> _Aim of the exercise_
Below are some records; quote exactly the lines from the one that contains "U9: OR 74HC32" through the one that contains "C2: none -> 150nF (GND, W5)", inclusive, and no others.

> _Working data_

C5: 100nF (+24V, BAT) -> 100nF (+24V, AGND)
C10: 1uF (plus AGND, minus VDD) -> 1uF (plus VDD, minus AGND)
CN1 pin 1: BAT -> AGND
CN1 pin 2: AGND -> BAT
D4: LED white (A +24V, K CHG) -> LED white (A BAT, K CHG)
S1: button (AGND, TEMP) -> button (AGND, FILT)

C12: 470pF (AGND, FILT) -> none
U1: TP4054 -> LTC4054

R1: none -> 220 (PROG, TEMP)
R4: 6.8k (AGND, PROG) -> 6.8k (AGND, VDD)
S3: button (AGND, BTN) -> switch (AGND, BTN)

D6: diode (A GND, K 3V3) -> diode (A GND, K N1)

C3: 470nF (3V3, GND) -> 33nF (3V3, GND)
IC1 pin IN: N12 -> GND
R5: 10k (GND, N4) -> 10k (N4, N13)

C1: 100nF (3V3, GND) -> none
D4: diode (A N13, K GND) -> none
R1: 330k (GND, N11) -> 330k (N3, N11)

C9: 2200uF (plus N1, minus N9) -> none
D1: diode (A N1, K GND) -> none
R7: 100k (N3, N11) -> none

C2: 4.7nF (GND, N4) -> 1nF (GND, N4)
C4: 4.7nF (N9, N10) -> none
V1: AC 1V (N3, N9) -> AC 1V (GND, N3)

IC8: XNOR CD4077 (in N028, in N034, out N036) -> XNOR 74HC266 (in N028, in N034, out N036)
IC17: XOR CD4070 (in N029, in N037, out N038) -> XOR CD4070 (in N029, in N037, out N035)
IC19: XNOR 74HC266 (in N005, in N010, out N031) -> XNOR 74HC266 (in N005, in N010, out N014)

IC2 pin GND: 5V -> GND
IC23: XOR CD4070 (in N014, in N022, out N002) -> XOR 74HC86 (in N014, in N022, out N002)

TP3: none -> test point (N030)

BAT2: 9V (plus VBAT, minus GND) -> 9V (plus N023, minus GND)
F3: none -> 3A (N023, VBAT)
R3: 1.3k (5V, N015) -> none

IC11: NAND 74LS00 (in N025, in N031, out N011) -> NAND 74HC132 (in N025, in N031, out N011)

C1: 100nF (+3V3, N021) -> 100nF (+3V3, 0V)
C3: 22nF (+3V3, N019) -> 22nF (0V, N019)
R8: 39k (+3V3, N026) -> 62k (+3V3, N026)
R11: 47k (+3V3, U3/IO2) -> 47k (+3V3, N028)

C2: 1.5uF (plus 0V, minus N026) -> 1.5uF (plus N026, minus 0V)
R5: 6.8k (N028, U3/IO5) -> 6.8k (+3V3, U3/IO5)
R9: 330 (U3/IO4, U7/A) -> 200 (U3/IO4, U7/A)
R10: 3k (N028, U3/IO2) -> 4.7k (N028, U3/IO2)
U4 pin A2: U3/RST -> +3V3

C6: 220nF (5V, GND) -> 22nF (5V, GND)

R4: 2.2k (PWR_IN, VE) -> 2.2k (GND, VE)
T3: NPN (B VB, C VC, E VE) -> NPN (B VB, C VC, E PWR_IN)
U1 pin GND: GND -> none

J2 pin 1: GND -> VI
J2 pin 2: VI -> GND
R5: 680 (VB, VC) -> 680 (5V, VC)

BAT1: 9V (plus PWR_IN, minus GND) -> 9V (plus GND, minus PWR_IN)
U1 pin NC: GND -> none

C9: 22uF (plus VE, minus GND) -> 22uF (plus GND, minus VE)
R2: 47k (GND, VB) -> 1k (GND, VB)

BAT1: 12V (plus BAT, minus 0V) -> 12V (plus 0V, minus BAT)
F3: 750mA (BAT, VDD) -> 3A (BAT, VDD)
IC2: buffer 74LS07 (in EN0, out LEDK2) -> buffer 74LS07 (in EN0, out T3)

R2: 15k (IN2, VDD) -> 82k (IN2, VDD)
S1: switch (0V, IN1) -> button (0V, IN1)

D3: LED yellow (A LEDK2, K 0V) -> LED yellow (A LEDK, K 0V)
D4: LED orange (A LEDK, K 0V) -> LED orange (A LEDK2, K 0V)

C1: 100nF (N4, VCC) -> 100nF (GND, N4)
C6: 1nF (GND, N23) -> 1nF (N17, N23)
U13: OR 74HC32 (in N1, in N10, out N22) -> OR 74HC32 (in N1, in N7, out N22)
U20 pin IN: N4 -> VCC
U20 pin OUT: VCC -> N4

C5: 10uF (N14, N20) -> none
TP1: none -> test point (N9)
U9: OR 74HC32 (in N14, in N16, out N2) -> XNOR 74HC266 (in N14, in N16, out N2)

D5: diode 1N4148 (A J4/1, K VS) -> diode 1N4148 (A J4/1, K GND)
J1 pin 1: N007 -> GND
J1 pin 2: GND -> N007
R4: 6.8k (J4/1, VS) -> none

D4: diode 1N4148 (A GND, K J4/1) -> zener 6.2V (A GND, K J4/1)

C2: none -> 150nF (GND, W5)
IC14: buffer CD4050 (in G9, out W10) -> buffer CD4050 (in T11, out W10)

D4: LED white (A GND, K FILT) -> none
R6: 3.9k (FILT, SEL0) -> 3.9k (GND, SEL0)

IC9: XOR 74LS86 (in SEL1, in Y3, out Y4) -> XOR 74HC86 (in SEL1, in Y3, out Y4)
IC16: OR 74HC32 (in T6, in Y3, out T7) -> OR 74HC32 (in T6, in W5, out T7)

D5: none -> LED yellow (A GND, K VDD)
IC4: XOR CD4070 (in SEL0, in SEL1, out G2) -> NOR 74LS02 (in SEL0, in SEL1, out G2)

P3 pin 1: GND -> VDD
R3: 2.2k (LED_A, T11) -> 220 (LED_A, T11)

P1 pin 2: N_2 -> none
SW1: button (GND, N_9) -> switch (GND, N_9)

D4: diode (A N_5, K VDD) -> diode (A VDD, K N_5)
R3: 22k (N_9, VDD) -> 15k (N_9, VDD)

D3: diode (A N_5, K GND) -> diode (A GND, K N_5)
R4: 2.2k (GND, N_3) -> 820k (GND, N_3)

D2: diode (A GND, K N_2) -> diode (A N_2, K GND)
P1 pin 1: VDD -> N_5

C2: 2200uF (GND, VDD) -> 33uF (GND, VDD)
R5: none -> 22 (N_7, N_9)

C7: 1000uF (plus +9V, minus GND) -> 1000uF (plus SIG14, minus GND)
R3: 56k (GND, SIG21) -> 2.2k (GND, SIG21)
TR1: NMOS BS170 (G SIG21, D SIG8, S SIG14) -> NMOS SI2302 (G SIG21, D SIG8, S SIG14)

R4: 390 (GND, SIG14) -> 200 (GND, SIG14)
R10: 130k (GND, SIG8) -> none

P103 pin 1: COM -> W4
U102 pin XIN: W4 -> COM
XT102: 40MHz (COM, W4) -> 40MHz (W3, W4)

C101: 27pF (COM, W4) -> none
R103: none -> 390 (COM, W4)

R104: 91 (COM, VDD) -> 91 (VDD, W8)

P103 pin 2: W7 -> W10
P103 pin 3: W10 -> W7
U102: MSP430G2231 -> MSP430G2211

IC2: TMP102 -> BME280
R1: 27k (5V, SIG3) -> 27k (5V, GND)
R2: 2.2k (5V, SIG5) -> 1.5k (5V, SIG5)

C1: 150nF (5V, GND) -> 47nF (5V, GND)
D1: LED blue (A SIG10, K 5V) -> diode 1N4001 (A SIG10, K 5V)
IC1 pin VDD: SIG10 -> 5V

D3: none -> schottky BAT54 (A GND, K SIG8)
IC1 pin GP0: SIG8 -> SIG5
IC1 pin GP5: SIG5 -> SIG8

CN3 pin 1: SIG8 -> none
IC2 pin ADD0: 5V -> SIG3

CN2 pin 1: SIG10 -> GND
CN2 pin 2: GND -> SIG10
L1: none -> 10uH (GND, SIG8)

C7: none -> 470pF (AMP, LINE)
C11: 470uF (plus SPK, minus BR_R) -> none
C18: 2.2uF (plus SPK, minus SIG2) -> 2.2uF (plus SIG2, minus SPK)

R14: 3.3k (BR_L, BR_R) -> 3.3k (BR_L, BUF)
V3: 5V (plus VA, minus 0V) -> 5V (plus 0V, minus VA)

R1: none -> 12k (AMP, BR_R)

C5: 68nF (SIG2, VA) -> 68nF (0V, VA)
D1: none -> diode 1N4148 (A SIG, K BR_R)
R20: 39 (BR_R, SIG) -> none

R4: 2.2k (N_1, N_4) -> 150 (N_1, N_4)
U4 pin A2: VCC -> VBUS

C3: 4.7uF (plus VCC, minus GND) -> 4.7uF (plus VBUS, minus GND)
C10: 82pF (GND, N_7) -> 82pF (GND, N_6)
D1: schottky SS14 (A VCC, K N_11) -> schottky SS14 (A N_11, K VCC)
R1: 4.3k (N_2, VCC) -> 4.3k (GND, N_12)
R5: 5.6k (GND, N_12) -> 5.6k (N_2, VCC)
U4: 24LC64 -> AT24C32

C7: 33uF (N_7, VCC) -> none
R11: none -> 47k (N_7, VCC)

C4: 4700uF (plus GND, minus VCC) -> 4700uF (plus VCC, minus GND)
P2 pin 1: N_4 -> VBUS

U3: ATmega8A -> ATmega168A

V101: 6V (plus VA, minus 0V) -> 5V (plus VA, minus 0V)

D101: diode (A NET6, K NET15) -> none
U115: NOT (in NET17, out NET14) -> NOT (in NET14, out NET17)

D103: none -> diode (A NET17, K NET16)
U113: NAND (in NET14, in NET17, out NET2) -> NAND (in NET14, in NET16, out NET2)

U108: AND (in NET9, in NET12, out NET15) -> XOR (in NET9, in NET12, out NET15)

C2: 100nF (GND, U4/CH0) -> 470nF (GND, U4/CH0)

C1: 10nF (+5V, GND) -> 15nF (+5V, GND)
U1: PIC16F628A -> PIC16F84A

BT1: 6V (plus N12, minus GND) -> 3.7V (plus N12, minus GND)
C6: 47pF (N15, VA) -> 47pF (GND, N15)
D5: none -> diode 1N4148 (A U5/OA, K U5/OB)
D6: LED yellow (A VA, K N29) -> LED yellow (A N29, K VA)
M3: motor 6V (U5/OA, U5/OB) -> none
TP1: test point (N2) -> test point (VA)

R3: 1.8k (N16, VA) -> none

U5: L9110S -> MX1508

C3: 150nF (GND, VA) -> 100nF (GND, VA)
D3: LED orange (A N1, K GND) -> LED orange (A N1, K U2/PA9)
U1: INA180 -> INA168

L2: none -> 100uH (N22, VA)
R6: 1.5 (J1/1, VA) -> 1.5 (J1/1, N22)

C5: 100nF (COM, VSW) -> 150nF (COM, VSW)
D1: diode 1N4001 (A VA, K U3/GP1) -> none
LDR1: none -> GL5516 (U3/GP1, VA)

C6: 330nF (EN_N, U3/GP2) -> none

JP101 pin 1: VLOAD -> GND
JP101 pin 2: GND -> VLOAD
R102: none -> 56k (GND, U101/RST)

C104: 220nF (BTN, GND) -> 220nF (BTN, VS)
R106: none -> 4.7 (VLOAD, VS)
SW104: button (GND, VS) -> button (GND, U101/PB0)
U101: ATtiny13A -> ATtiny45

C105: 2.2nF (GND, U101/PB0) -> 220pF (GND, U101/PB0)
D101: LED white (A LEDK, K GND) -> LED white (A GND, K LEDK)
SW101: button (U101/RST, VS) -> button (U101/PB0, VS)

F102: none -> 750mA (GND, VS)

> _Answer_
U9: OR 74HC32 (in N14, in N16, out N2) -> XNOR 74HC266 (in N14, in N16, out N2)

D5: diode 1N4148 (A J4/1, K VS) -> diode 1N4148 (A J4/1, K GND)
J1 pin 1: N007 -> GND
J1 pin 2: GND -> N007
R4: 6.8k (J4/1, VS) -> none

D4: diode 1N4148 (A GND, K J4/1) -> zener 6.2V (A GND, K J4/1)

C2: none -> 150nF (GND, W5)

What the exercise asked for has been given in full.